▶ _Work task_: Line by line, copy out the data below exactly.

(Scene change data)

·····

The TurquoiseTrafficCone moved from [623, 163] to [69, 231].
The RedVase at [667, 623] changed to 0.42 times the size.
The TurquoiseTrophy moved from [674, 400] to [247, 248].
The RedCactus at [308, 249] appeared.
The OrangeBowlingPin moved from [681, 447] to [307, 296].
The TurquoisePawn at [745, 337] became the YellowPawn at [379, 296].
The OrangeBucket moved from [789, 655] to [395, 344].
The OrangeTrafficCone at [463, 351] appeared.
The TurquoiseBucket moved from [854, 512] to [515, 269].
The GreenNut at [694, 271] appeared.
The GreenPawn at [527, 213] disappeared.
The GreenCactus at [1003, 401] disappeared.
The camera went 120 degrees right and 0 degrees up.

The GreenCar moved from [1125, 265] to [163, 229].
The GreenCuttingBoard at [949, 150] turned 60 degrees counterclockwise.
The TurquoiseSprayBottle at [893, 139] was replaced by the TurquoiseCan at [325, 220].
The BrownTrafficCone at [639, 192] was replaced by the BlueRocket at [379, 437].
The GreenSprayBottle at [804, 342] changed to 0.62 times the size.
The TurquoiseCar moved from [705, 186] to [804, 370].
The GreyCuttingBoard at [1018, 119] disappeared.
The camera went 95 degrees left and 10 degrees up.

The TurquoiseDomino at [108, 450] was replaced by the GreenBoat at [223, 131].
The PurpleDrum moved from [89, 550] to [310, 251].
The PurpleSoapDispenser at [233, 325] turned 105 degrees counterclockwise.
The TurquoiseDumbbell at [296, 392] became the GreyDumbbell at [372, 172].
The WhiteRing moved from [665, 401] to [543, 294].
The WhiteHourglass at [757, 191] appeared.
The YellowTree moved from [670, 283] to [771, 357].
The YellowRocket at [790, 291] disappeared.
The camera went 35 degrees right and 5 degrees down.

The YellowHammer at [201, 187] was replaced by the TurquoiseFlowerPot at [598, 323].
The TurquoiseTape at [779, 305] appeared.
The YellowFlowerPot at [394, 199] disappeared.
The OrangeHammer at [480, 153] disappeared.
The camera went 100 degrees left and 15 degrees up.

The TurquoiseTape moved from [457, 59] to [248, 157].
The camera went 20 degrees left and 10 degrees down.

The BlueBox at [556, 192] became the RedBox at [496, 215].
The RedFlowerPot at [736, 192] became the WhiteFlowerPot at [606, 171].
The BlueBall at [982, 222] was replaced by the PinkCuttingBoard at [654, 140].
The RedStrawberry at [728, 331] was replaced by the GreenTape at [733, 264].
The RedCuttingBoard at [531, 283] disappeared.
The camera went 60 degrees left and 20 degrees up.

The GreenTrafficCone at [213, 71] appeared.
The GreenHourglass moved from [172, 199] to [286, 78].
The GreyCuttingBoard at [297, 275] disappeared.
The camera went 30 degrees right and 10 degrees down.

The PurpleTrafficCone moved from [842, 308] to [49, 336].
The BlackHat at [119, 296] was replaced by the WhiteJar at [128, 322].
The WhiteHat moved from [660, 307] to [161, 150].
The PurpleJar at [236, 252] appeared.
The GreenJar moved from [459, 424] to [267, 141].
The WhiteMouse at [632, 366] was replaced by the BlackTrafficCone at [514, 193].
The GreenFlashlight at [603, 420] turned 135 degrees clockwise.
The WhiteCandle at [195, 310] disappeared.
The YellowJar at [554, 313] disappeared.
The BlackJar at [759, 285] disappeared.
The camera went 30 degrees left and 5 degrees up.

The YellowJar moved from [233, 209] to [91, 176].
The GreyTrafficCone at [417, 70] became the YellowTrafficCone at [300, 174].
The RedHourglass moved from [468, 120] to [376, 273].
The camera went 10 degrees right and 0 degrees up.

·····

▶ _Exercise result_:
The TurquoiseTrafficCone moved from [623, 163] to [69, 231].
The RedVase at [667, 623] changed to 0.42 times the size.
The TurquoiseTrophy moved from [674, 400] to [247, 248].
The RedCactus at [308, 249] appeared.
The OrangeBowlingPin moved from [681, 447] to [307, 296].
The TurquoisePawn at [745, 337] became the YellowPawn at [379, 296].
The OrangeBucket moved from [789, 655] to [395, 344].
The OrangeTrafficCone at [463, 351] appeared.
The TurquoiseBucket moved from [854, 512] to [515, 269].
The GreenNut at [694, 271] appeared.
The GreenPawn at [527, 213] disappeared.
The GreenCactus at [1003, 401] disappeared.
The camera went 120 degrees right and 0 degrees up.

The GreenCar moved from [1125, 265] to [163, 229].
The GreenCuttingBoard at [949, 150] turned 60 degrees counterclockwise.
The TurquoiseSprayBottle at [893, 139] was replaced by the TurquoiseCan at [325, 220].
The BrownTrafficCone at [639, 192] was replaced by the BlueRocket at [379, 437].
The GreenSprayBottle at [804, 342] changed to 0.62 times the size.
The TurquoiseCar moved from [705, 186] to [804, 370].
The GreyCuttingBoard at [1018, 119] disappeared.
The camera went 95 degrees left and 10 degrees up.

The TurquoiseDomino at [108, 450] was replaced by the GreenBoat at [223, 131].
The PurpleDrum moved from [89, 550] to [310, 251].
The PurpleSoapDispenser at [233, 325] turned 105 degrees counterclockwise.
The TurquoiseDumbbell at [296, 392] became the GreyDumbbell at [372, 172].
The WhiteRing moved from [665, 401] to [543, 294].
The WhiteHourglass at [757, 191] appeared.
The YellowTree moved from [670, 283] to [771, 357].
The YellowRocket at [790, 291] disappeared.
The camera went 35 degrees right and 5 degrees down.

The YellowHammer at [201, 187] was replaced by the TurquoiseFlowerPot at [598, 323].
The TurquoiseTape at [779, 305] appeared.
The YellowFlowerPot at [394, 199] disappeared.
The OrangeHammer at [480, 153] disappeared.
The camera went 100 degrees left and 15 degrees up.

The TurquoiseTape moved from [457, 59] to [248, 157].
The camera went 20 degrees left and 10 degrees down.

The BlueBox at [556, 192] became the RedBox at [496, 215].
The RedFlowerPot at [736, 192] became the WhiteFlowerPot at [606, 171].
The BlueBall at [982, 222] was replaced by the PinkCuttingBoard at [654, 140].
The RedStrawberry at [728, 331] was replaced by the GreenTape at [733, 264].
The RedCuttingBoard at [531, 283] disappeared.
The camera went 60 degrees left and 20 degrees up.

The GreenTrafficCone at [213, 71] appeared.
The GreenHourglass moved from [172, 199] to [286, 78].
The GreyCuttingBoard at [297, 275] disappeared.
The camera went 30 degrees right and 10 degrees down.

The PurpleTrafficCone moved from [842, 308] to [49, 336].
The BlackHat at [119, 296] was replaced by the WhiteJar at [128, 322].
The WhiteHat moved from [660, 307] to [161, 150].
The PurpleJar at [236, 252] appeared.
The GreenJar moved from [459, 424] to [267, 141].
The WhiteMouse at [632, 366] was replaced by the BlackTrafficCone at [514, 193].
The GreenFlashlight at [603, 420] turned 135 degrees clockwise.
The WhiteCandle at [195, 310] disappeared.
The YellowJar at [554, 313] disappeared.
The BlackJar at [759, 285] disappeared.
The camera went 30 degrees left and 5 degrees up.

The YellowJar moved from [233, 209] to [91, 176].
The GreyTrafficCone at [417, 70] became the YellowTrafficCone at [300, 174].
The RedHourglass moved from [468, 120] to [376, 273].
The camera went 10 degrees right and 0 degrees up.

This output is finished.